Segment Start: EXTRACTED MATERIAL
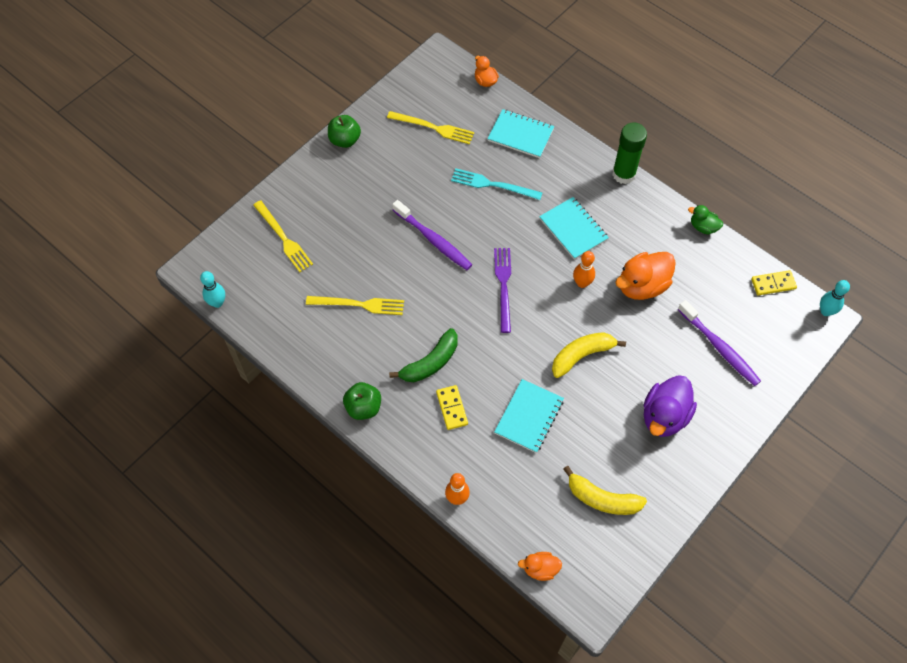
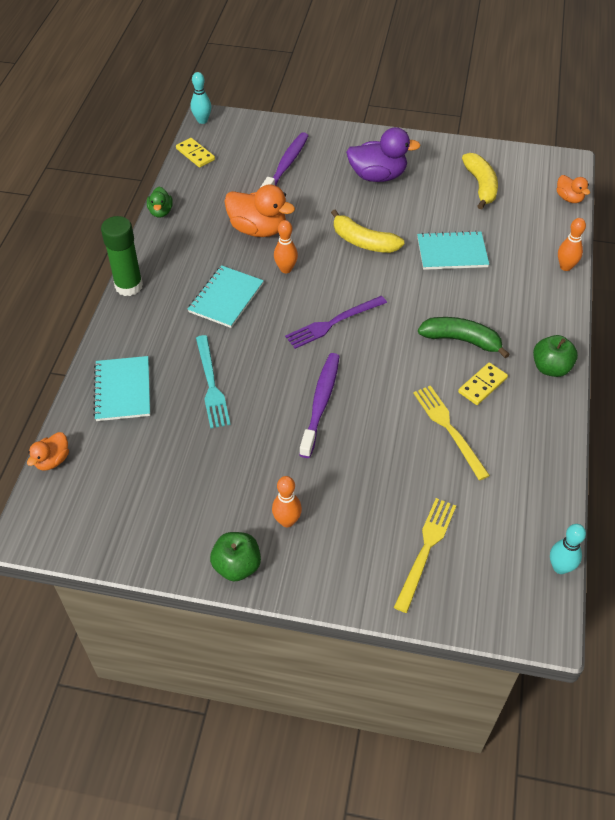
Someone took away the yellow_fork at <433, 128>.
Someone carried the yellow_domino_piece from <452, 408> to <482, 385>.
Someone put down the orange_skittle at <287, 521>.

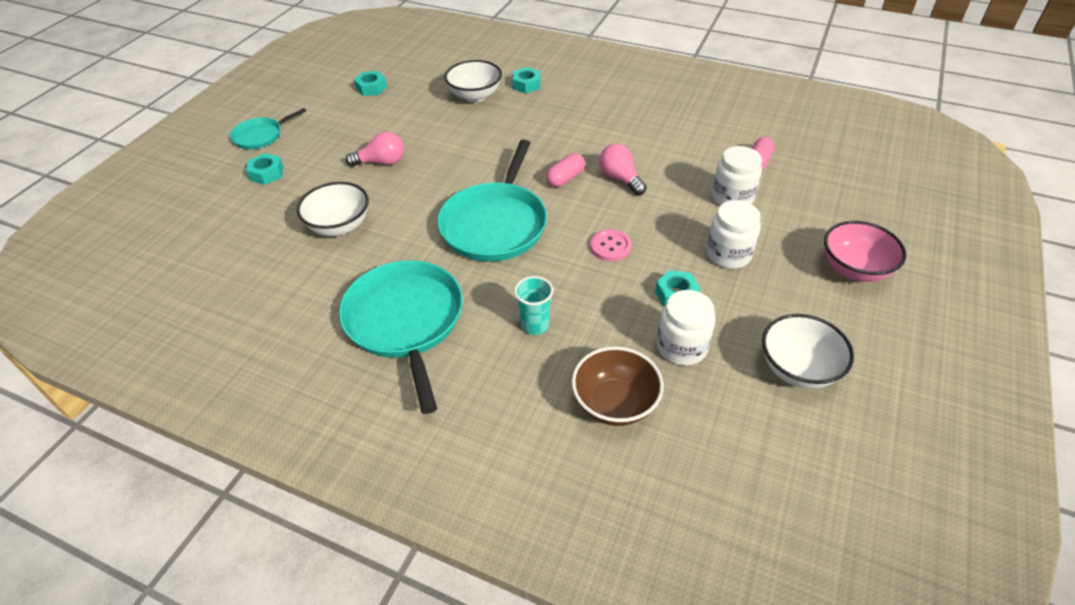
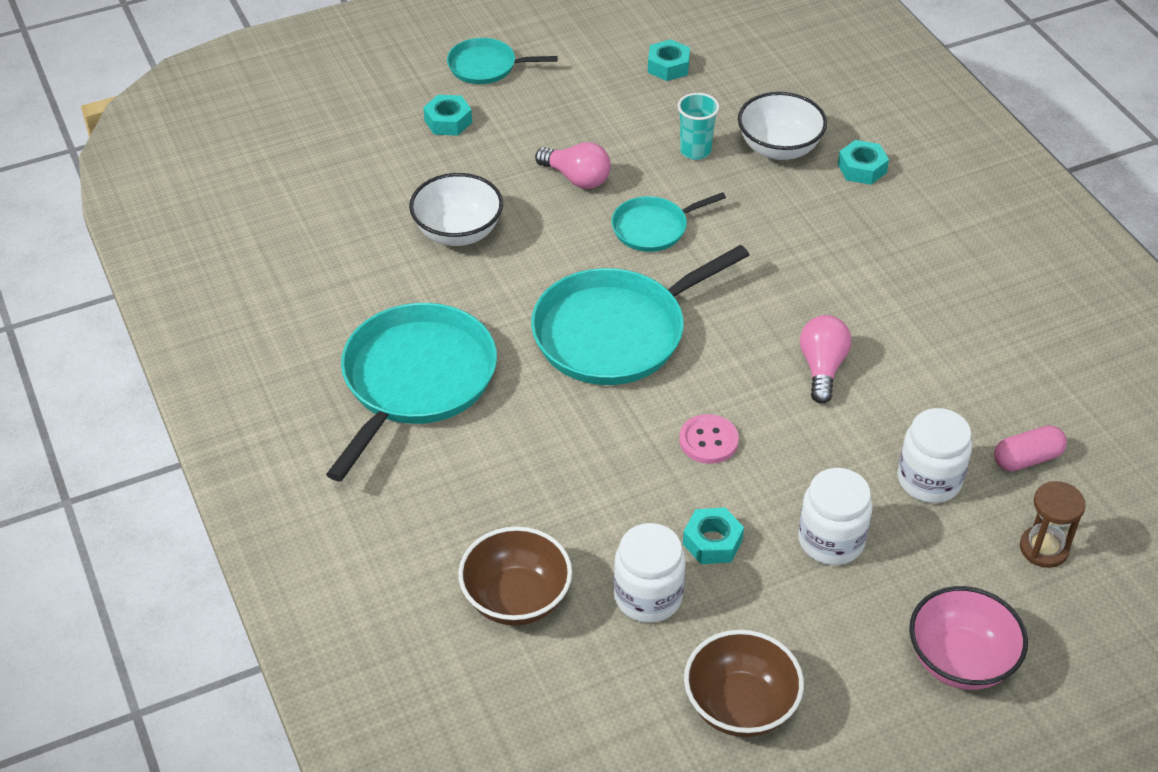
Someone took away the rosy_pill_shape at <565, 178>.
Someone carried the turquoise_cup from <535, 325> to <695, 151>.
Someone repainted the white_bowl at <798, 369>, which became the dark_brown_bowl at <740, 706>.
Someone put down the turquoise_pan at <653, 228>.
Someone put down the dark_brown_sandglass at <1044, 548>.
Segment End: EXTRACTED MATERIAL
*ABOUT THIS TASK*:
Pictures are to be left out. Otherwise, copy the material above exactly.

*RESULT OF THE TASK*:
Someone took away the yellow_fork at <433, 128>.
Someone carried the yellow_domino_piece from <452, 408> to <482, 385>.
Someone put down the orange_skittle at <287, 521>.

Someone took away the rosy_pill_shape at <565, 178>.
Someone carried the turquoise_cup from <535, 325> to <695, 151>.
Someone repainted the white_bowl at <798, 369>, which became the dark_brown_bowl at <740, 706>.
Someone put down the turquoise_pan at <653, 228>.
Someone put down the dark_brown_sandglass at <1044, 548>.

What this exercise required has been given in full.